[[ Source information, beginning ]]

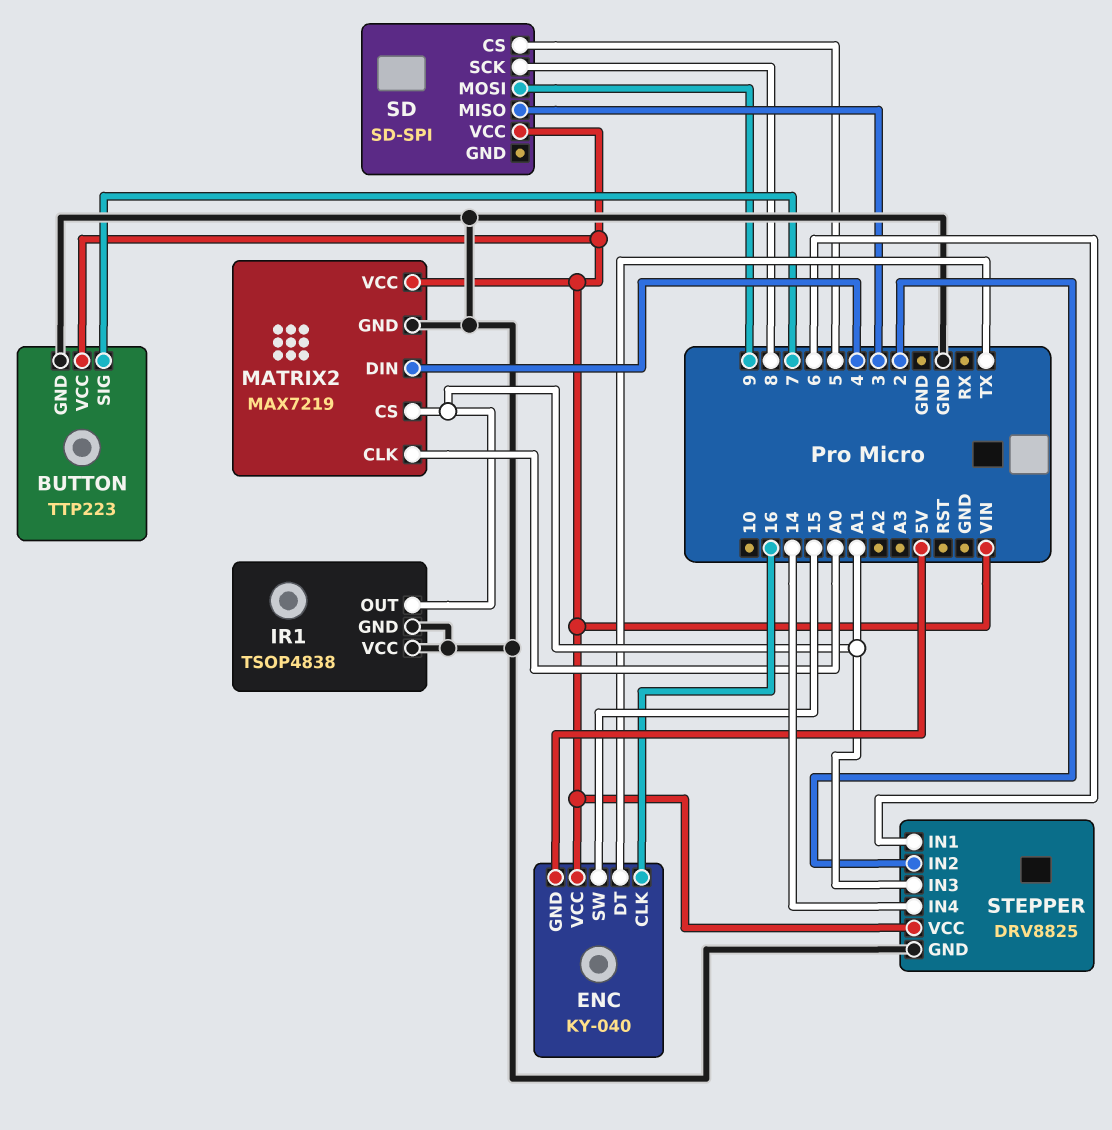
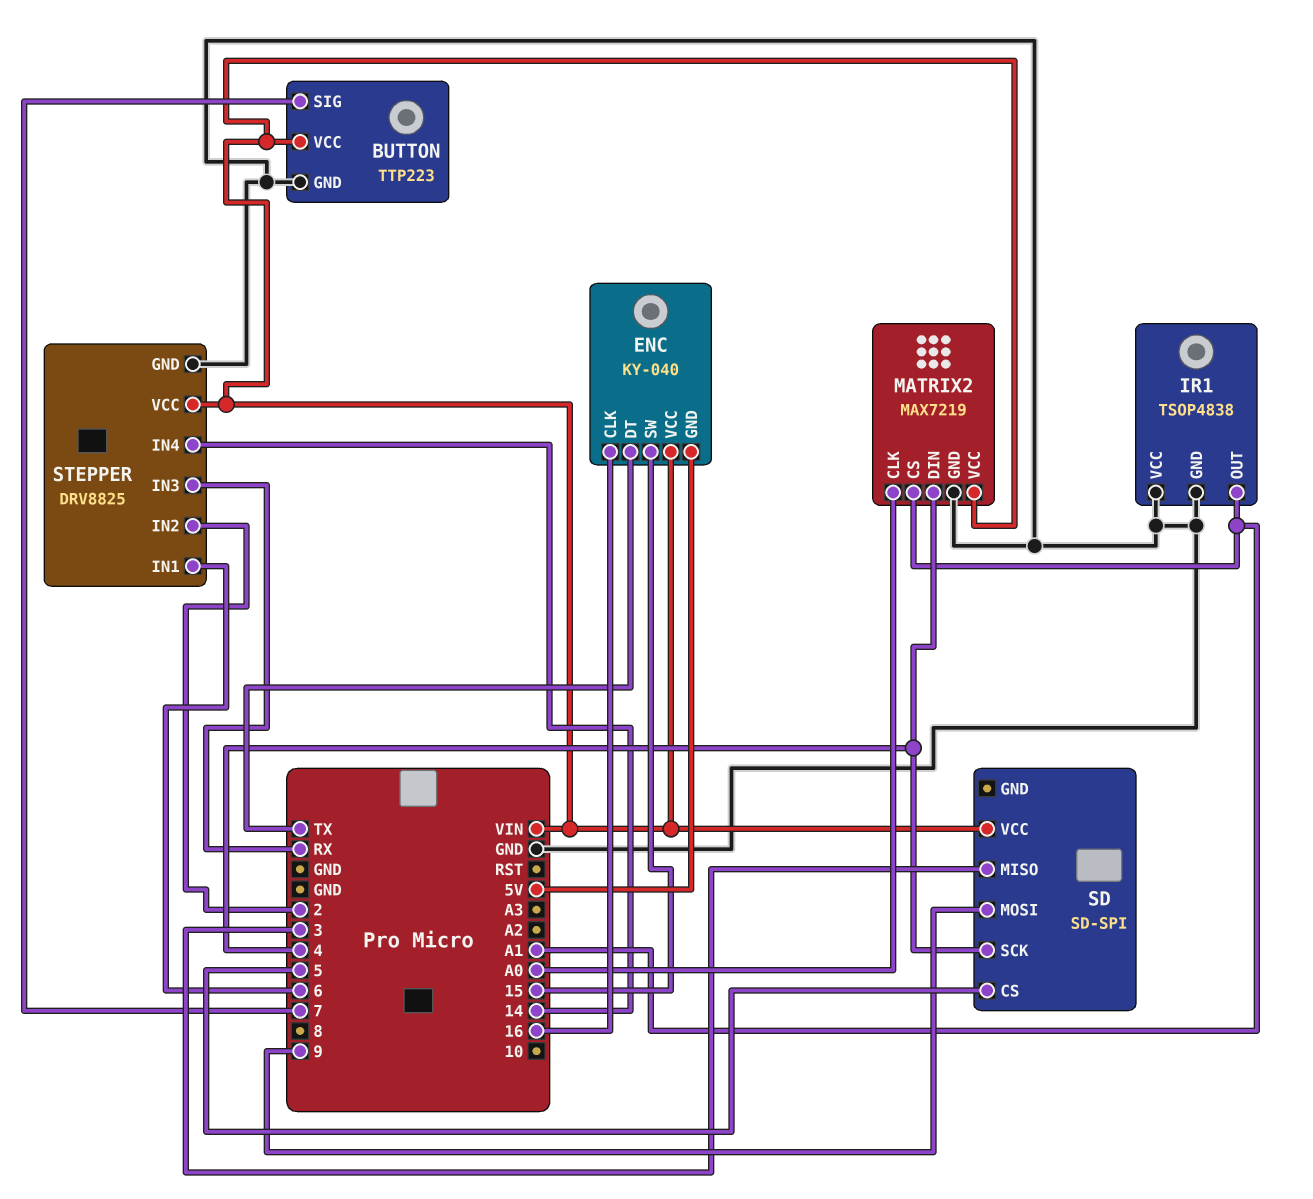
SD pin SCK: 8 -> 4
STEPPER pin IN3: A1 -> RX

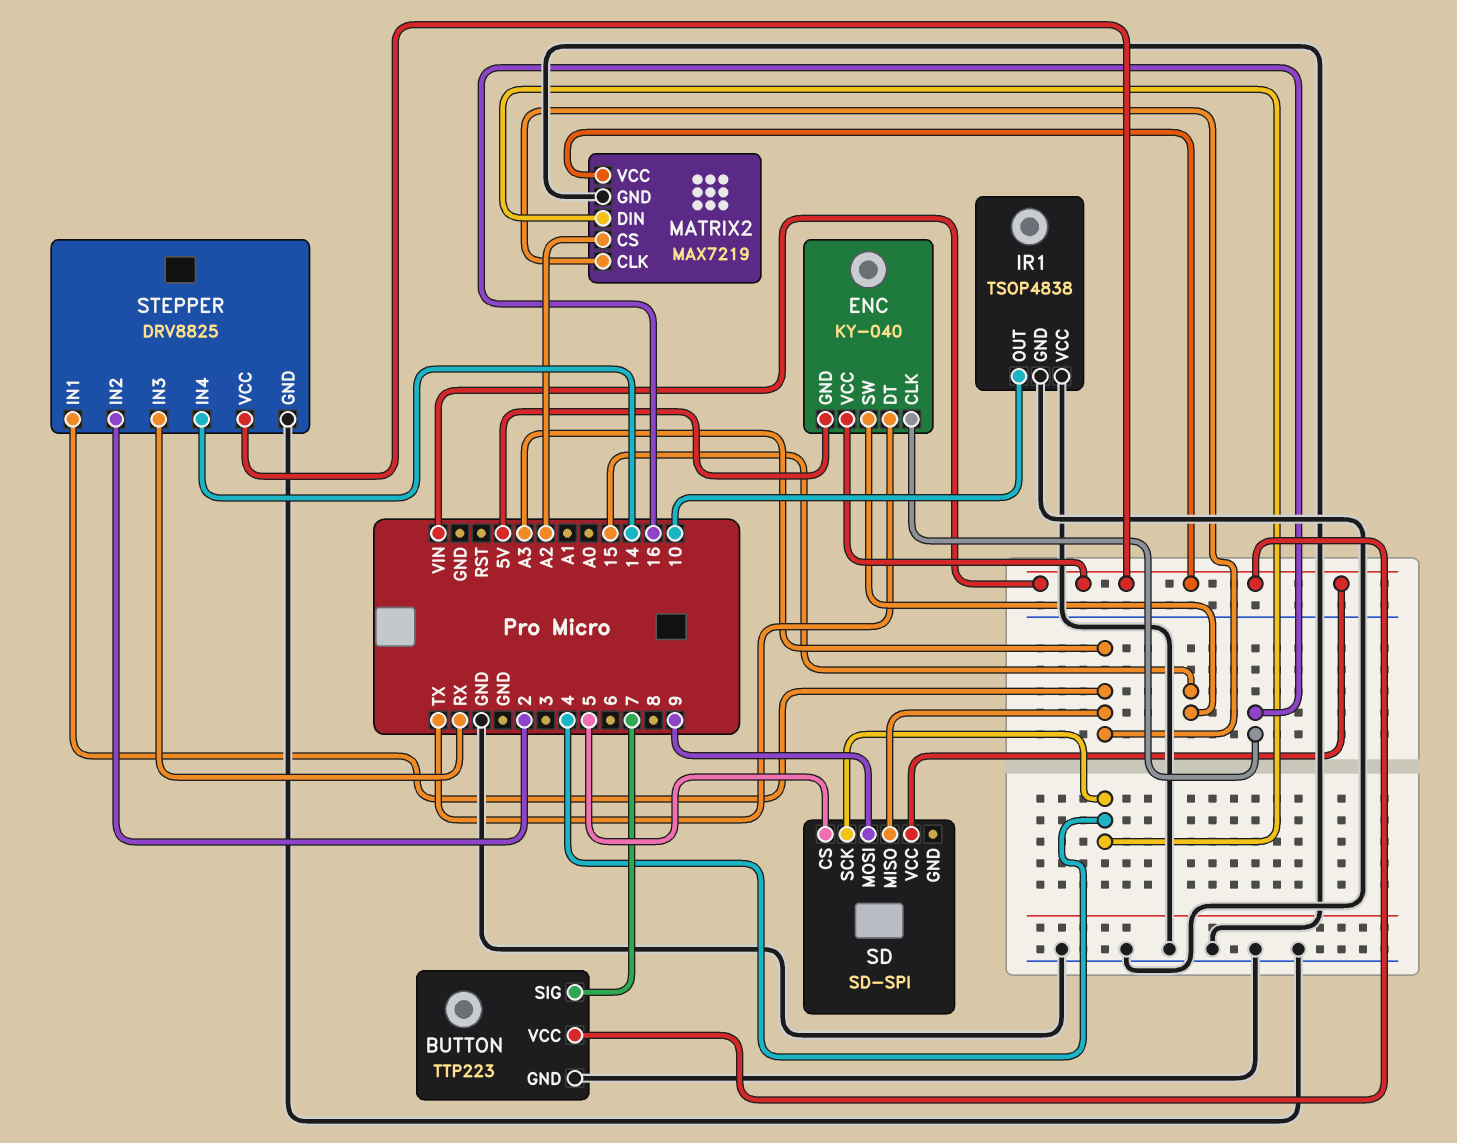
IR1 pin OUT: A1 -> 10
MATRIX2 pin CLK: A0 -> A3
MATRIX2 pin CS: A1 -> A2
SD pin MISO: 3 -> A3
STEPPER pin IN1: 6 -> A3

[[ Source information, end ]]

What to produce >>
Find and copy each line of the data where "STEPPER" is present.

Written answer >>
STEPPER pin IN3: A1 -> RX
STEPPER pin IN1: 6 -> A3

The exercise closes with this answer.